Work task | Drop the pictures, then extract the listing word for word.

Information provided |

══════════════════════════════

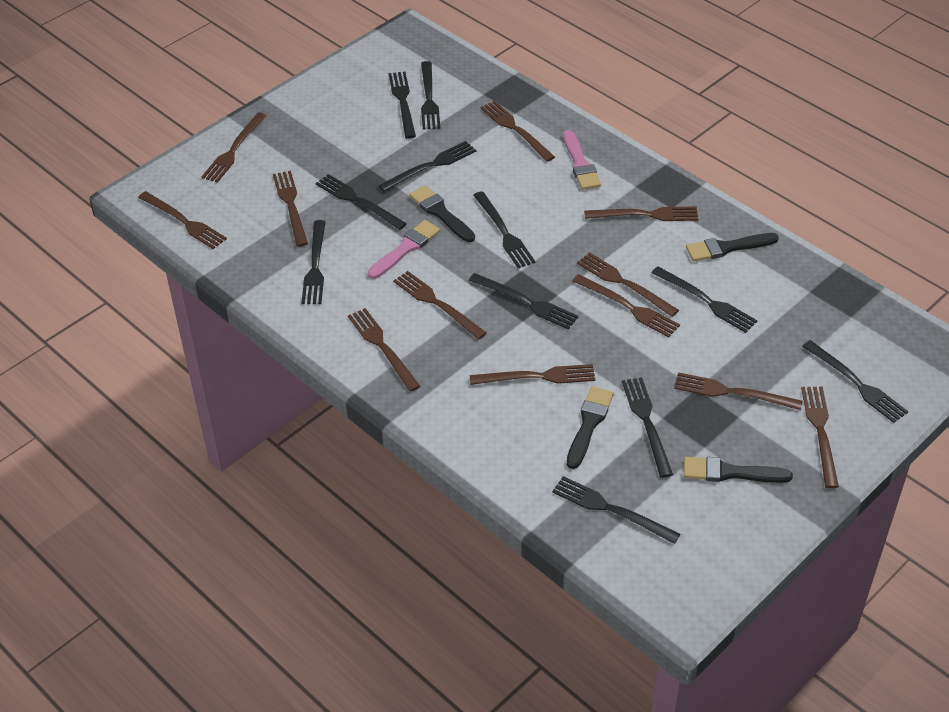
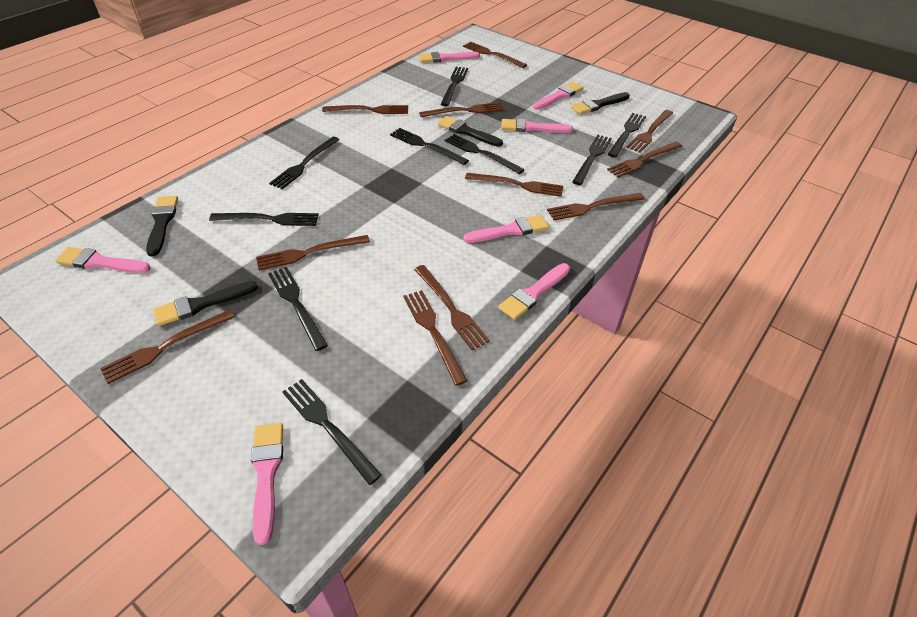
black fork: 11 -> 9
brown fork: 12 -> 11
pink brush: 2 -> 7

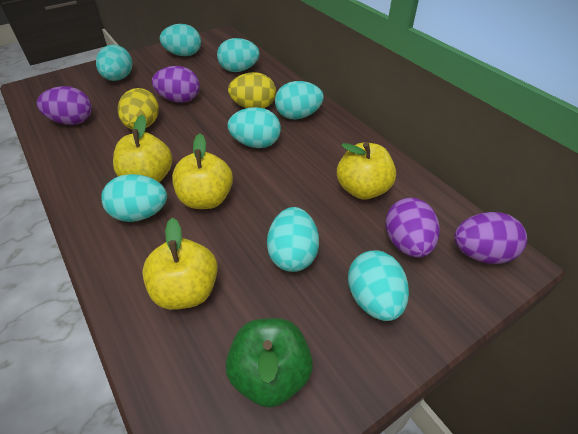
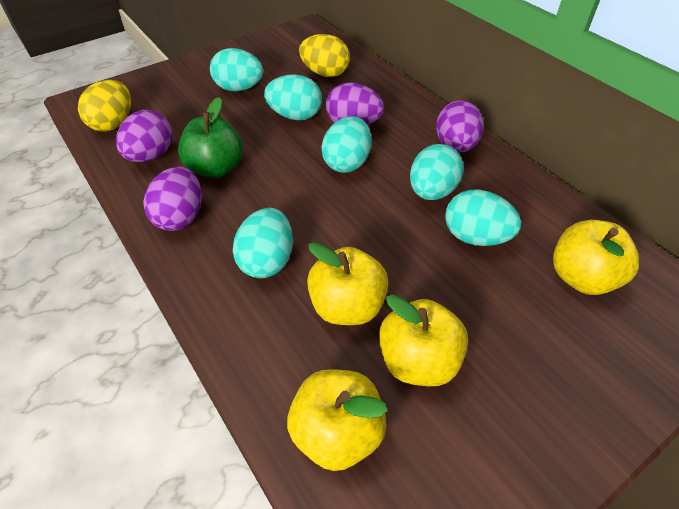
turquoise egg: 8 -> 6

══════════════════════════════

Reply |
black fork: 11 -> 9
brown fork: 12 -> 11
pink brush: 2 -> 7

turquoise egg: 8 -> 6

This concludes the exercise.